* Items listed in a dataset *
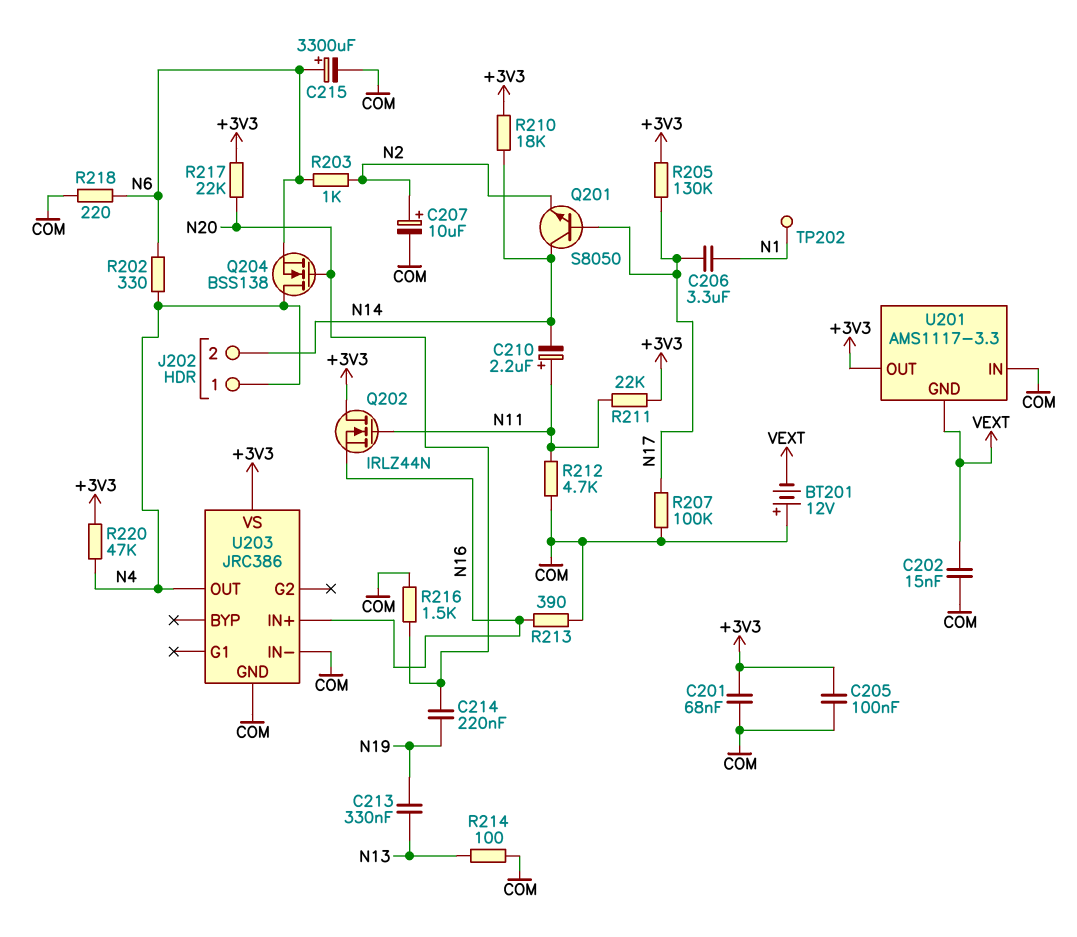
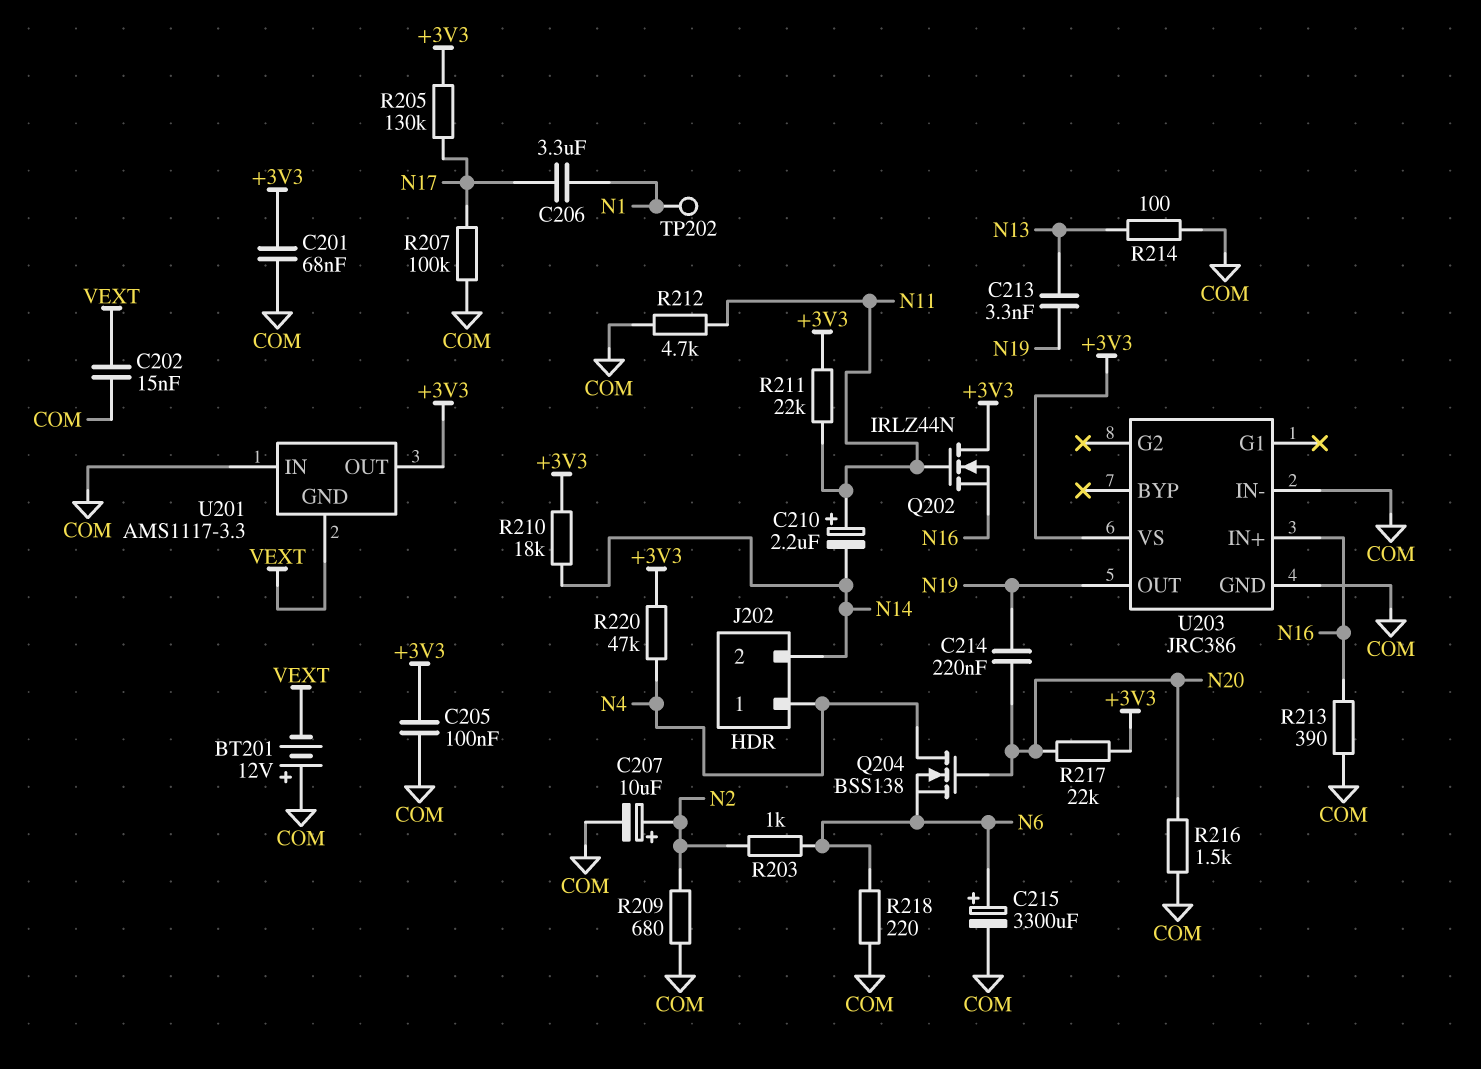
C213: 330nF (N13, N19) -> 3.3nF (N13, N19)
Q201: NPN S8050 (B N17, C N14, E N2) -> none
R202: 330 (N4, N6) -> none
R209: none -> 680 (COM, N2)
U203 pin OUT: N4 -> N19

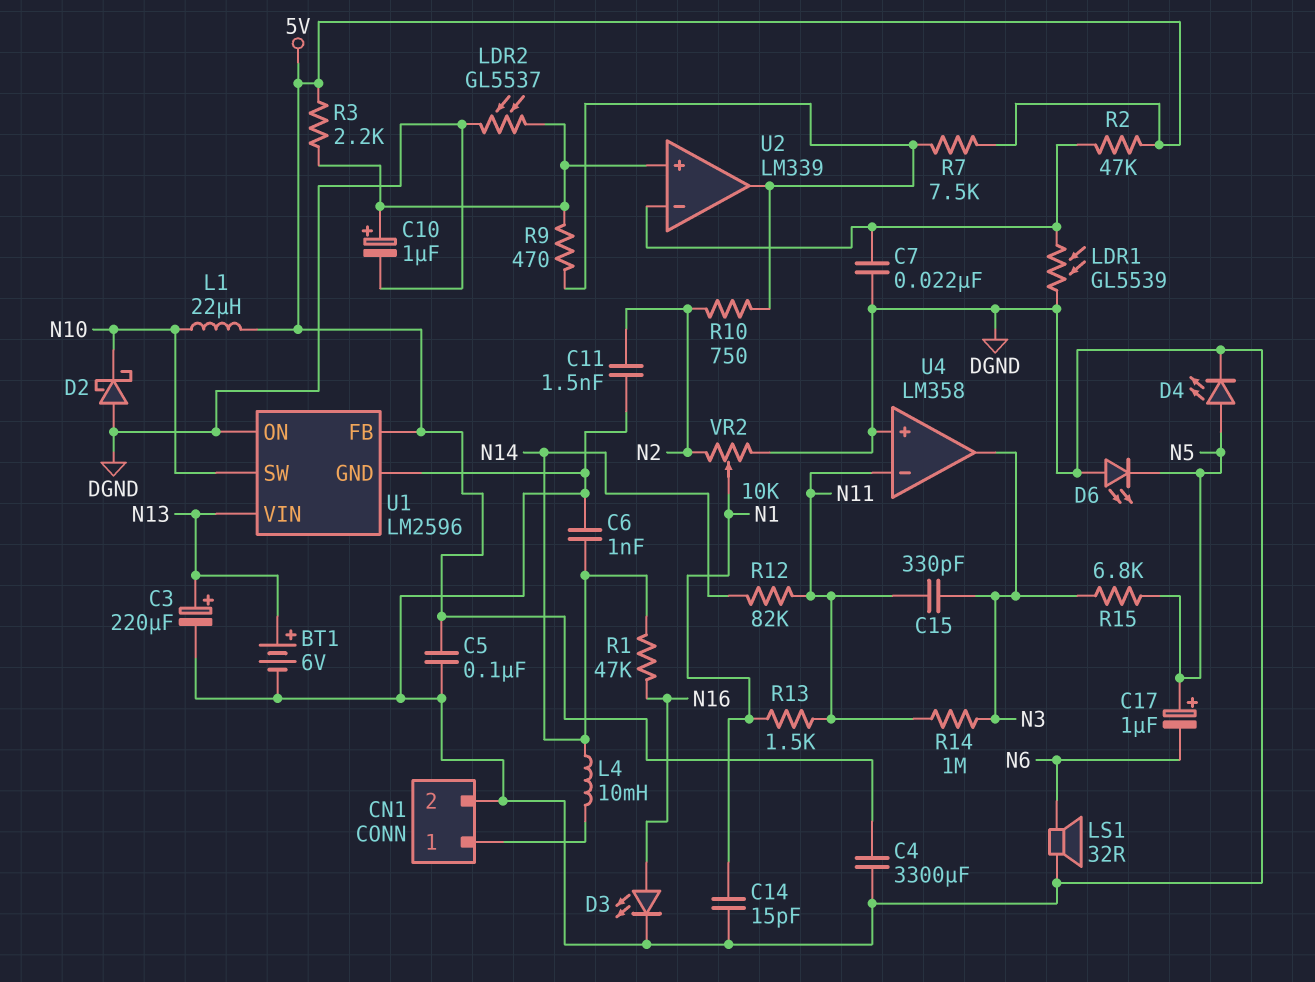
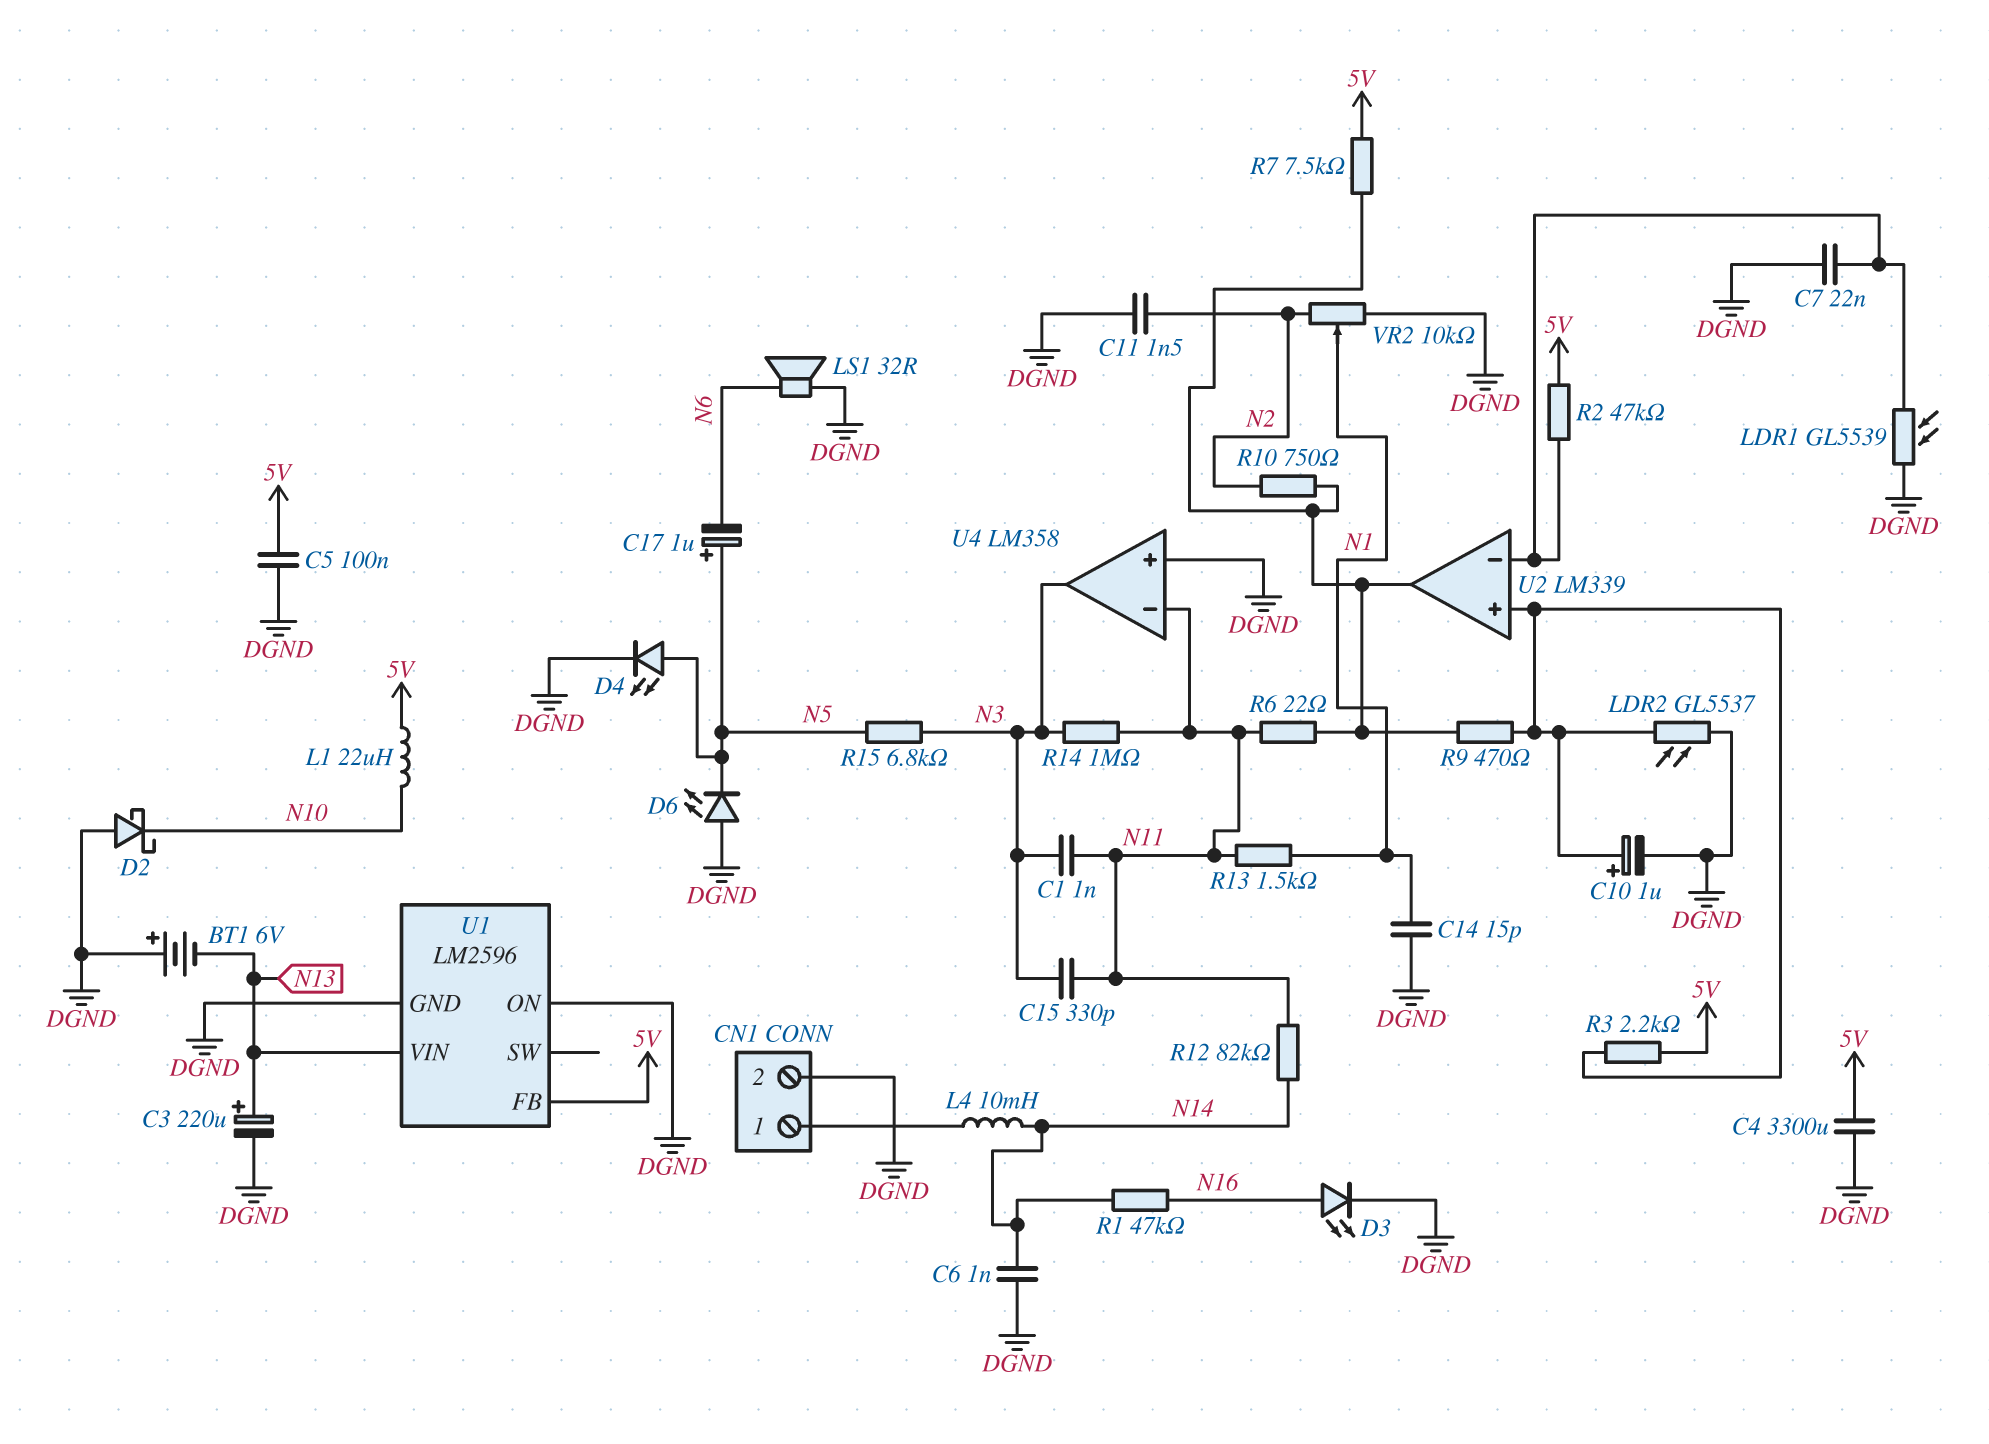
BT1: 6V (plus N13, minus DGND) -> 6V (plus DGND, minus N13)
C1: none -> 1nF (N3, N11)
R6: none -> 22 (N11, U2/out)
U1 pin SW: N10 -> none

* EXERCISE *
Set down the data again, exactly, without images.

* RESPONSE AREA *
C213: 330nF (N13, N19) -> 3.3nF (N13, N19)
Q201: NPN S8050 (B N17, C N14, E N2) -> none
R202: 330 (N4, N6) -> none
R209: none -> 680 (COM, N2)
U203 pin OUT: N4 -> N19

BT1: 6V (plus N13, minus DGND) -> 6V (plus DGND, minus N13)
C1: none -> 1nF (N3, N11)
R6: none -> 22 (N11, U2/out)
U1 pin SW: N10 -> none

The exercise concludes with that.